**TASK ITEM**
Among the entries below, count each line holding the word "black". Write only the number.

Scene comparison data
══════════

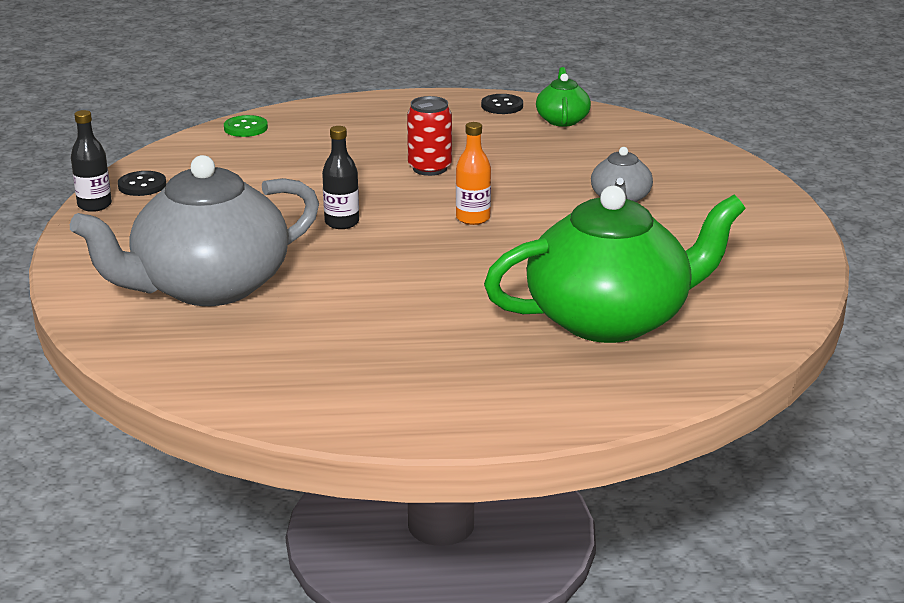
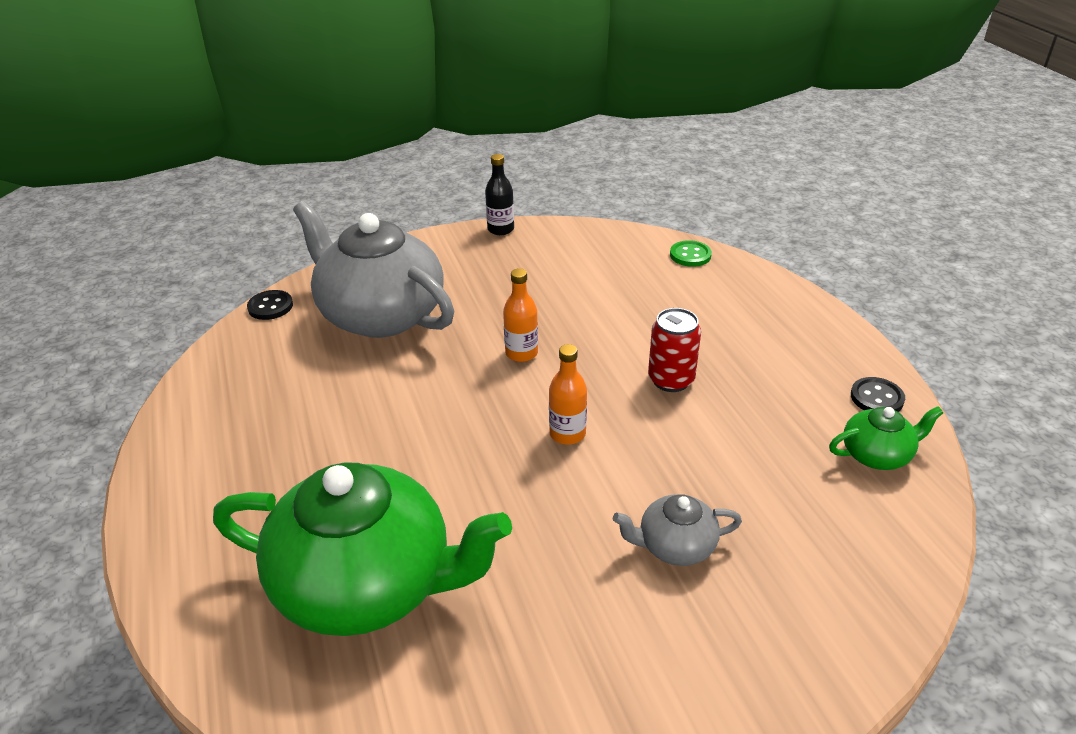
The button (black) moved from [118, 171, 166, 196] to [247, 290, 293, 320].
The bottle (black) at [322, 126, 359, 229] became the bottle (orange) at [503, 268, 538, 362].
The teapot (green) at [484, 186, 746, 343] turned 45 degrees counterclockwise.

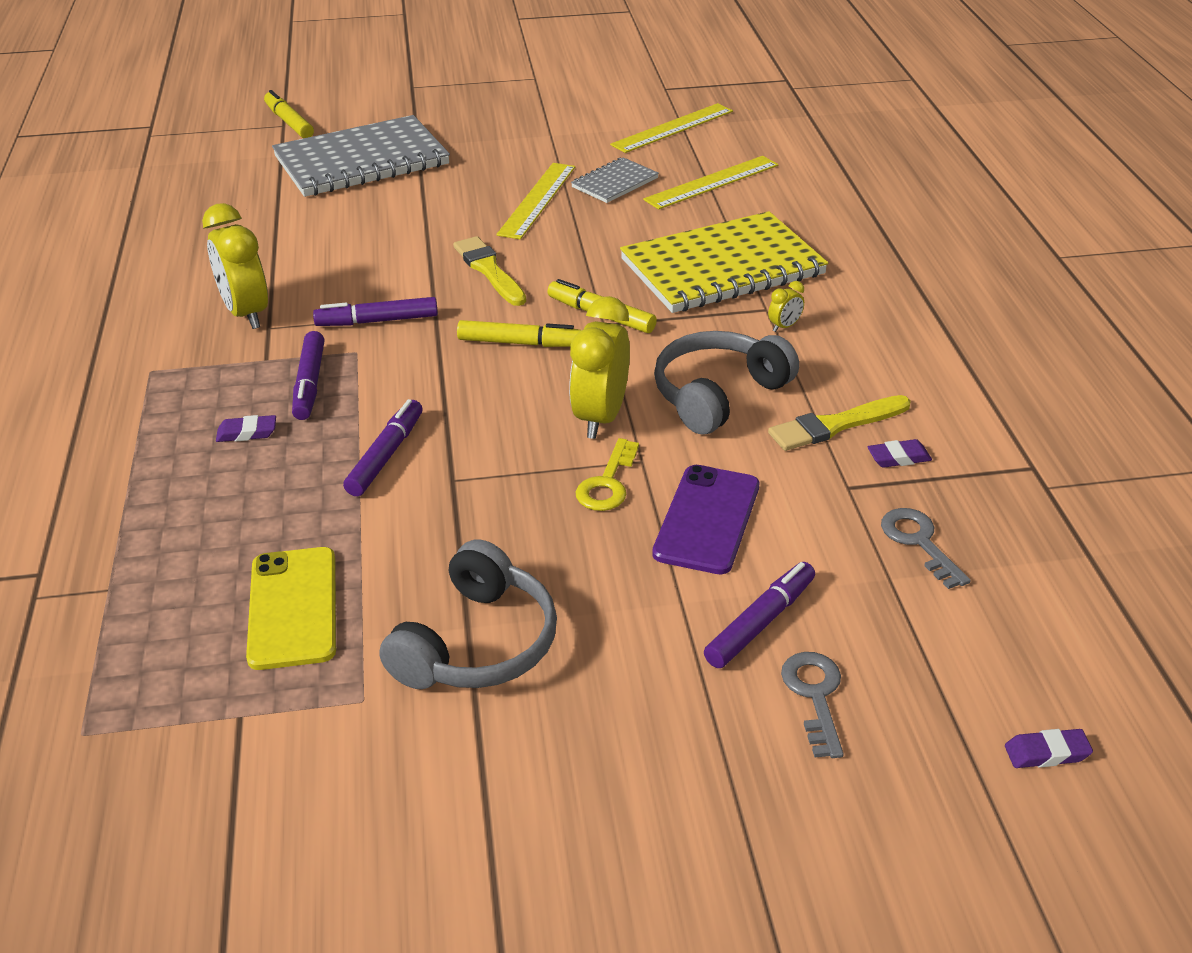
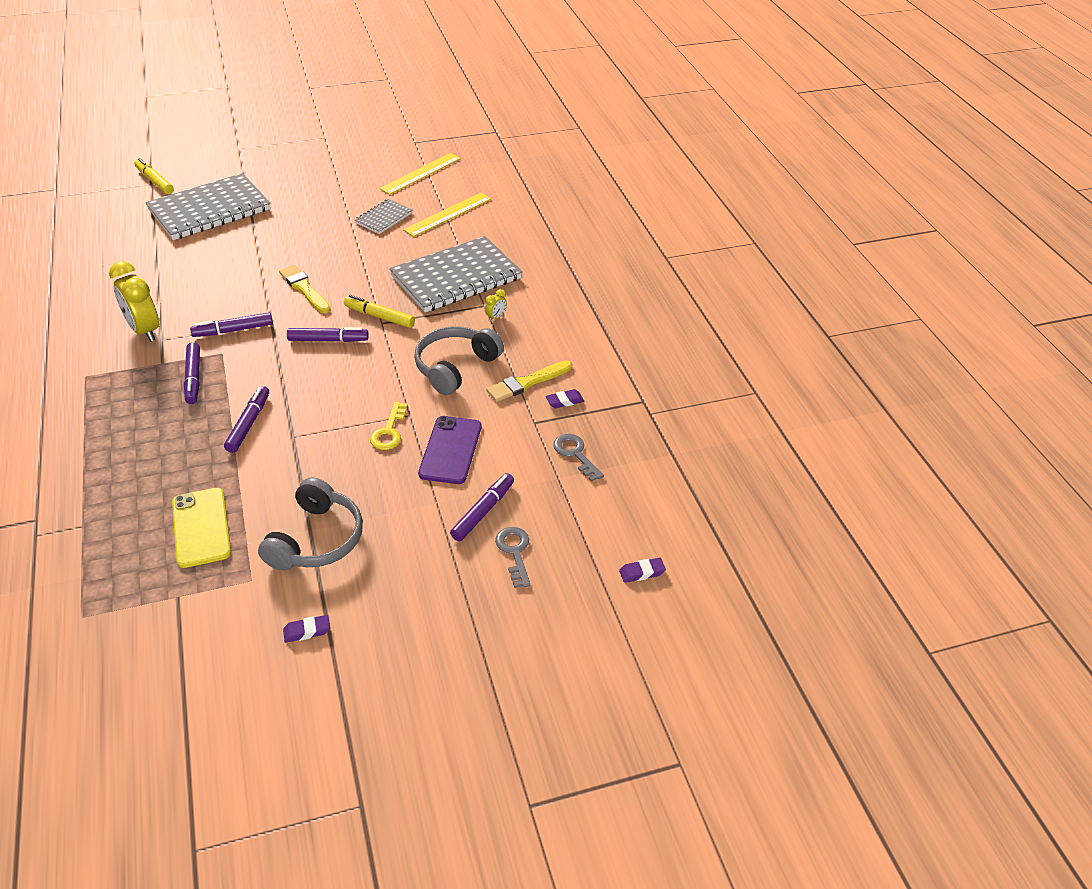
The eraser (purple) moved from [216, 415, 276, 442] to [283, 615, 330, 643].
The marker (yellow) at [457, 320, 581, 347] became the marker (purple) at [287, 327, 369, 342].
The ruler (yellow) at [496, 163, 575, 239] disappeared.
The clock (yellow) at [569, 296, 630, 439] disappeared.
The notebook (yellow) at [620, 211, 828, 313] became the notebook (grey) at [389, 236, 522, 312].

══════════

**YOUR SOLUTION**
2